| Problem description |
What is needed here is an exact reprint of every record below.
---------- Material for the task ----------
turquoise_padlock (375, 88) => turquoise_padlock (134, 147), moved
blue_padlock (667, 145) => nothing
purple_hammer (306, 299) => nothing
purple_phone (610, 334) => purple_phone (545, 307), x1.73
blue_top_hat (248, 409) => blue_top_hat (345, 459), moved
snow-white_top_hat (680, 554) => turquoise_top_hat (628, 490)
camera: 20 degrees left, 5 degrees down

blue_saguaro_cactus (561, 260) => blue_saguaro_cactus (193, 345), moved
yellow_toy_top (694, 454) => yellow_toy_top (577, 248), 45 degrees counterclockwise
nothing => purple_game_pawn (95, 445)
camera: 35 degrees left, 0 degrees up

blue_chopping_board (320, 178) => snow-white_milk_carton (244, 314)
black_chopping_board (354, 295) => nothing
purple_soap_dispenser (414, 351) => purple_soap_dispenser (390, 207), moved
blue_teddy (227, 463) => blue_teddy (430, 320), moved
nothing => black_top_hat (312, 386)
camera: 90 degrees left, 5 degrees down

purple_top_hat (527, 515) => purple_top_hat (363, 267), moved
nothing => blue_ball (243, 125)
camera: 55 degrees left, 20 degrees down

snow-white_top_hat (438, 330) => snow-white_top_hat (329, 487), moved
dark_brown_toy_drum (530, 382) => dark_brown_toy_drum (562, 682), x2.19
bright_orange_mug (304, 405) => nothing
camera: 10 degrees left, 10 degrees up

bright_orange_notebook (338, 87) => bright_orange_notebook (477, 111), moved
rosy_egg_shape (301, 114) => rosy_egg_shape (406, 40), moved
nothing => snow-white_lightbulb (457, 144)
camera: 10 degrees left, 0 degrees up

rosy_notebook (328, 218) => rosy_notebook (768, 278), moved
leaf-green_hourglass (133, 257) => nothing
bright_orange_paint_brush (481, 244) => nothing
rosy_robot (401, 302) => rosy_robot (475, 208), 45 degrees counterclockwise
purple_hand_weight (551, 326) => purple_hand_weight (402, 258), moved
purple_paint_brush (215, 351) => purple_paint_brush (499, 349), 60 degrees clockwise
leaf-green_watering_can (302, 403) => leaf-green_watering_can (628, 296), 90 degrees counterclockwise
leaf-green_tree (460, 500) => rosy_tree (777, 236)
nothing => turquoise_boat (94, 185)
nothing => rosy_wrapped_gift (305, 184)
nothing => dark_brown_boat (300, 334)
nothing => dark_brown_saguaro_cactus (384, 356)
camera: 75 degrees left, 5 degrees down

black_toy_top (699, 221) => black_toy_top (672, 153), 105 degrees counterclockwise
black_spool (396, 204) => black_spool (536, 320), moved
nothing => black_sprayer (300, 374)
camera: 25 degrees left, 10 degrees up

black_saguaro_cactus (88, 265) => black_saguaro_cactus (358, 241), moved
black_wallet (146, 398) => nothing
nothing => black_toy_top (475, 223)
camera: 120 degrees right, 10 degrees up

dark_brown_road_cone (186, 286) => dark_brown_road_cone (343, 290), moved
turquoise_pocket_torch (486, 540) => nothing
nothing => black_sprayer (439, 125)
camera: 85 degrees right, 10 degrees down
----------
| Your response |
turquoise_padlock (375, 88) => turquoise_padlock (134, 147), moved
blue_padlock (667, 145) => nothing
purple_hammer (306, 299) => nothing
purple_phone (610, 334) => purple_phone (545, 307), x1.73
blue_top_hat (248, 409) => blue_top_hat (345, 459), moved
snow-white_top_hat (680, 554) => turquoise_top_hat (628, 490)
camera: 20 degrees left, 5 degrees down

blue_saguaro_cactus (561, 260) => blue_saguaro_cactus (193, 345), moved
yellow_toy_top (694, 454) => yellow_toy_top (577, 248), 45 degrees counterclockwise
nothing => purple_game_pawn (95, 445)
camera: 35 degrees left, 0 degrees up

blue_chopping_board (320, 178) => snow-white_milk_carton (244, 314)
black_chopping_board (354, 295) => nothing
purple_soap_dispenser (414, 351) => purple_soap_dispenser (390, 207), moved
blue_teddy (227, 463) => blue_teddy (430, 320), moved
nothing => black_top_hat (312, 386)
camera: 90 degrees left, 5 degrees down

purple_top_hat (527, 515) => purple_top_hat (363, 267), moved
nothing => blue_ball (243, 125)
camera: 55 degrees left, 20 degrees down

snow-white_top_hat (438, 330) => snow-white_top_hat (329, 487), moved
dark_brown_toy_drum (530, 382) => dark_brown_toy_drum (562, 682), x2.19
bright_orange_mug (304, 405) => nothing
camera: 10 degrees left, 10 degrees up

bright_orange_notebook (338, 87) => bright_orange_notebook (477, 111), moved
rosy_egg_shape (301, 114) => rosy_egg_shape (406, 40), moved
nothing => snow-white_lightbulb (457, 144)
camera: 10 degrees left, 0 degrees up

rosy_notebook (328, 218) => rosy_notebook (768, 278), moved
leaf-green_hourglass (133, 257) => nothing
bright_orange_paint_brush (481, 244) => nothing
rosy_robot (401, 302) => rosy_robot (475, 208), 45 degrees counterclockwise
purple_hand_weight (551, 326) => purple_hand_weight (402, 258), moved
purple_paint_brush (215, 351) => purple_paint_brush (499, 349), 60 degrees clockwise
leaf-green_watering_can (302, 403) => leaf-green_watering_can (628, 296), 90 degrees counterclockwise
leaf-green_tree (460, 500) => rosy_tree (777, 236)
nothing => turquoise_boat (94, 185)
nothing => rosy_wrapped_gift (305, 184)
nothing => dark_brown_boat (300, 334)
nothing => dark_brown_saguaro_cactus (384, 356)
camera: 75 degrees left, 5 degrees down

black_toy_top (699, 221) => black_toy_top (672, 153), 105 degrees counterclockwise
black_spool (396, 204) => black_spool (536, 320), moved
nothing => black_sprayer (300, 374)
camera: 25 degrees left, 10 degrees up

black_saguaro_cactus (88, 265) => black_saguaro_cactus (358, 241), moved
black_wallet (146, 398) => nothing
nothing => black_toy_top (475, 223)
camera: 120 degrees right, 10 degrees up

dark_brown_road_cone (186, 286) => dark_brown_road_cone (343, 290), moved
turquoise_pocket_torch (486, 540) => nothing
nothing => black_sprayer (439, 125)
camera: 85 degrees right, 10 degrees down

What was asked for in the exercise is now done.